Exercise aim ::
In the listing below, find the line containing "none -> yellow round brick B2 level 2" and the line containing "orange slope I9:I10". Repeat exactly those two lines and every line between them, nothing more.

※

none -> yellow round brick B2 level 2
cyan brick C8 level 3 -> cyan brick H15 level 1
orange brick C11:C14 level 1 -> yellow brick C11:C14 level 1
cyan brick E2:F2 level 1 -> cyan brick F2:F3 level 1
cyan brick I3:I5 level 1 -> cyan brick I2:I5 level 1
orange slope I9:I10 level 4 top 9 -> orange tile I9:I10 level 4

※

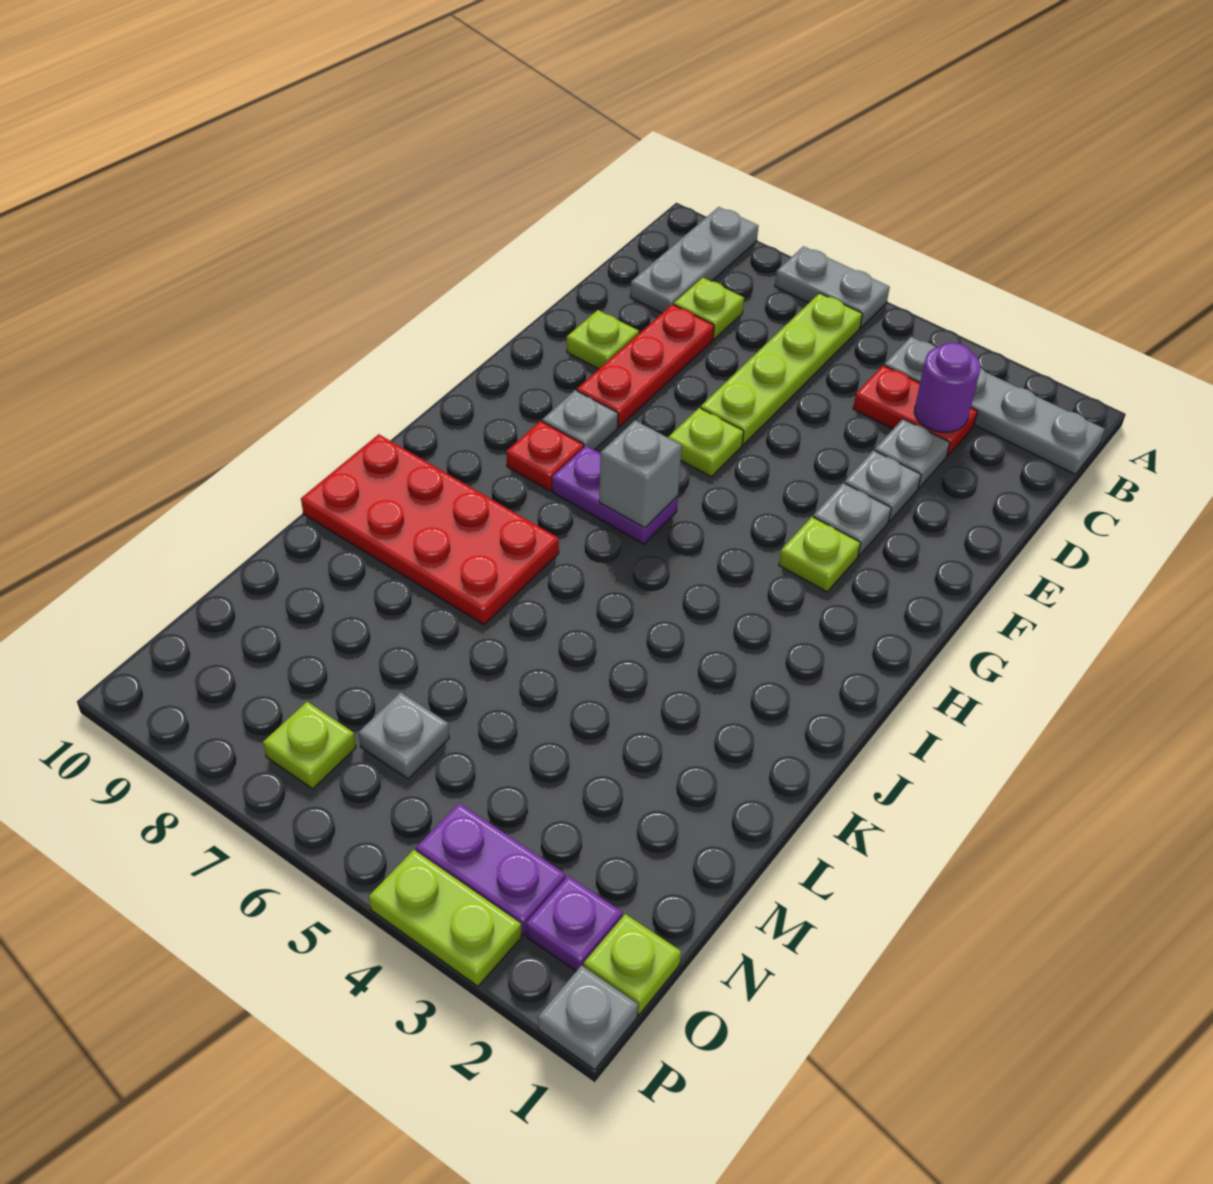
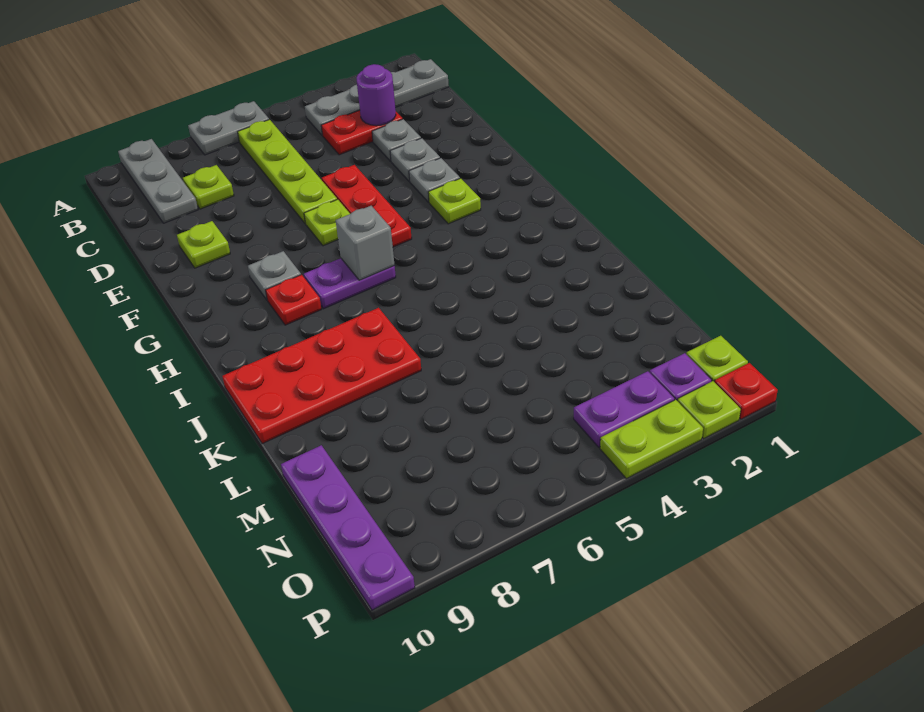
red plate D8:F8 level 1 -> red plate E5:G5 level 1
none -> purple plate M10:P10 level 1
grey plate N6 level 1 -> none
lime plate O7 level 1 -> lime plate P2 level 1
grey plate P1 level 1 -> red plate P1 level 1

※

Result below ::
none -> yellow round brick B2 level 2
cyan brick C8 level 3 -> cyan brick H15 level 1
orange brick C11:C14 level 1 -> yellow brick C11:C14 level 1
cyan brick E2:F2 level 1 -> cyan brick F2:F3 level 1
cyan brick I3:I5 level 1 -> cyan brick I2:I5 level 1
orange slope I9:I10 level 4 top 9 -> orange tile I9:I10 level 4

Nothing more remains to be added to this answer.